** TASK TO COMPLETE **
Look through the material that follows and show every line with the string "AGND".

** RECORDS SUPPLIED **

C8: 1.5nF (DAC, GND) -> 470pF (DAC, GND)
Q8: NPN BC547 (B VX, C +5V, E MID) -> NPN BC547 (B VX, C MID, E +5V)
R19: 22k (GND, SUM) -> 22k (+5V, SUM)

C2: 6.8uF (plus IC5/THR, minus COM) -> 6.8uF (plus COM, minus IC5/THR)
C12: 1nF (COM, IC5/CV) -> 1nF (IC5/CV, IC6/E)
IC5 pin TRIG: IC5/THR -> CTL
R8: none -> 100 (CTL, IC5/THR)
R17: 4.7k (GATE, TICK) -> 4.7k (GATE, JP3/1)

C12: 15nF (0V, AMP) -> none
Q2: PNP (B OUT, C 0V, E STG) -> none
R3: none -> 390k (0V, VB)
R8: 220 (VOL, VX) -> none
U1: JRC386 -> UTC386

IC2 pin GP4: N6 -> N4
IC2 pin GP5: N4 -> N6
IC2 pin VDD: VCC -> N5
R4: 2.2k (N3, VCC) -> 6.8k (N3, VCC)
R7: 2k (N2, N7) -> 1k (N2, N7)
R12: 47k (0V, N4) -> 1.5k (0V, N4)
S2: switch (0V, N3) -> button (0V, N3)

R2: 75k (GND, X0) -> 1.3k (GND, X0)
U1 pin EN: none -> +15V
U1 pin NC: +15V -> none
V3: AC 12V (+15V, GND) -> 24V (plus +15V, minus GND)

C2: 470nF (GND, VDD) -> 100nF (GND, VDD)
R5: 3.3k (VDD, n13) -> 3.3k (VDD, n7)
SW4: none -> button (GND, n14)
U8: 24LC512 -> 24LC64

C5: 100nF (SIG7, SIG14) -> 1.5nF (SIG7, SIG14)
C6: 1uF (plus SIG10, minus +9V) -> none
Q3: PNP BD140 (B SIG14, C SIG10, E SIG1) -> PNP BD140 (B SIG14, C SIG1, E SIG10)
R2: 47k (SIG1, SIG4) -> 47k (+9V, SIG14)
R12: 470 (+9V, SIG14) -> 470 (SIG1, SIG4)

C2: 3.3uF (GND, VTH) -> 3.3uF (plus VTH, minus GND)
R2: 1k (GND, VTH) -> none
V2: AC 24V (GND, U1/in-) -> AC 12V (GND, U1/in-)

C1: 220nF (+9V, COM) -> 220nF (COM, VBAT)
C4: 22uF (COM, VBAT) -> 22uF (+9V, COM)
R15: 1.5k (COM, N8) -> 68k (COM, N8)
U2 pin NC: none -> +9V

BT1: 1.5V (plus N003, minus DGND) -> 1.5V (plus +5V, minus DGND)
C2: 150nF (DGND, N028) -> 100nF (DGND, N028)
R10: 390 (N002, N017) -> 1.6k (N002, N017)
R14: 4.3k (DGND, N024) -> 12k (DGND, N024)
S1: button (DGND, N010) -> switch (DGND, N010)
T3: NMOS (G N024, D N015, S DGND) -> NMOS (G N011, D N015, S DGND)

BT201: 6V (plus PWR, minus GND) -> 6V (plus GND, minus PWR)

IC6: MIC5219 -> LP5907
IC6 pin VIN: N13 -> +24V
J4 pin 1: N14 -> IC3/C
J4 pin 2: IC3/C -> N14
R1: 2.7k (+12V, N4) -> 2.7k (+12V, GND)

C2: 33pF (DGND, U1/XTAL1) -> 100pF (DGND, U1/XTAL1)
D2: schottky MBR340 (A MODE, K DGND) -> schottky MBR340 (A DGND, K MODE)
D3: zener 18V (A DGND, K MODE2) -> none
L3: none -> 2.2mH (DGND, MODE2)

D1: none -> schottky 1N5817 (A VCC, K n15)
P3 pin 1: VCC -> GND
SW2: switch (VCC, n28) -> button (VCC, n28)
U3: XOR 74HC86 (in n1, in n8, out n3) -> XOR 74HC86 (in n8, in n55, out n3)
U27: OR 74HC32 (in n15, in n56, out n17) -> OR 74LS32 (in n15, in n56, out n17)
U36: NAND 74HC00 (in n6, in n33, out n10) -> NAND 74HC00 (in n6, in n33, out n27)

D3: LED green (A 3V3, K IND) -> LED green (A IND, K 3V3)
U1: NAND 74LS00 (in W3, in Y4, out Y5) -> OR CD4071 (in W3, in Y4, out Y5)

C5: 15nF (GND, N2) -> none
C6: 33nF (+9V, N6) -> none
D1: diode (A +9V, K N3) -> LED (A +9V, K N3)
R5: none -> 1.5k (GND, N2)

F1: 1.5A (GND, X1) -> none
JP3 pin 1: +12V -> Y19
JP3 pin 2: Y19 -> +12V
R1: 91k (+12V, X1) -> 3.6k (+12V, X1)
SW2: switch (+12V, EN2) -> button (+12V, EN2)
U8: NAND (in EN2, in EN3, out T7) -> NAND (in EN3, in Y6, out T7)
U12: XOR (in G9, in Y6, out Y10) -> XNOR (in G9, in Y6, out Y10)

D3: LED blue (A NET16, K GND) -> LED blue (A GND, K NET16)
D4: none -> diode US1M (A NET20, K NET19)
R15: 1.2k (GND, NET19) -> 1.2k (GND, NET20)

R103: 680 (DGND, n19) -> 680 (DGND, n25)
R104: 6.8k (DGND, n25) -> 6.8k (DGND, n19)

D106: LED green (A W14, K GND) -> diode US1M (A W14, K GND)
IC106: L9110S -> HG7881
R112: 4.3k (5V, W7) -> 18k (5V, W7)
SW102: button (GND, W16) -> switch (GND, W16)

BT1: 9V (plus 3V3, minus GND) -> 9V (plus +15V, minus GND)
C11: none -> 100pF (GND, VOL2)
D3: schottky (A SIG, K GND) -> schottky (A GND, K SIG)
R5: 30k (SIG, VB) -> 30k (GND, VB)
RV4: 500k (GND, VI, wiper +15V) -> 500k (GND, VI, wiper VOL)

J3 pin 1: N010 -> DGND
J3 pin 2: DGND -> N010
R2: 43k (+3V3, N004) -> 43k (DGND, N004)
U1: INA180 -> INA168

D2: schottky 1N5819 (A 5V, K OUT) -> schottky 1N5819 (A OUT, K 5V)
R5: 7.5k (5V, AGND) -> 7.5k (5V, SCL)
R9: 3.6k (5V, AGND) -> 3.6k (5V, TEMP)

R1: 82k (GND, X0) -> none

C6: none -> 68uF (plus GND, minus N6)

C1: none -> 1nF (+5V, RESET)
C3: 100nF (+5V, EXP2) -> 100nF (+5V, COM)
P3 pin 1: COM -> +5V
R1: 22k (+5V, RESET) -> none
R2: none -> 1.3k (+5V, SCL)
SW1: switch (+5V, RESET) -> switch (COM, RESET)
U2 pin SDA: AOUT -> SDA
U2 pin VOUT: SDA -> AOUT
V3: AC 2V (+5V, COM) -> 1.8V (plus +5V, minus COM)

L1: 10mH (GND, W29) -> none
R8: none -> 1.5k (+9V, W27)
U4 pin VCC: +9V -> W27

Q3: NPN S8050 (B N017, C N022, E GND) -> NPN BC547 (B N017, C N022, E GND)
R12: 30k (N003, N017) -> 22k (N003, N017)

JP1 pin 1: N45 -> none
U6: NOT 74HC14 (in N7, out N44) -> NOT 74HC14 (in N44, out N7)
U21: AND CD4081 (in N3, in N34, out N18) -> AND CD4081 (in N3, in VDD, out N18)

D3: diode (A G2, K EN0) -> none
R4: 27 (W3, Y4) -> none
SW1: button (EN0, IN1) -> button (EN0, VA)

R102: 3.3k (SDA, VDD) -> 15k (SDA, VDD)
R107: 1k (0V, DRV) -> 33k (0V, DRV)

** ANSWER **
R5: 7.5k (5V, AGND) -> 7.5k (5V, SCL)
R9: 3.6k (5V, AGND) -> 3.6k (5V, TEMP)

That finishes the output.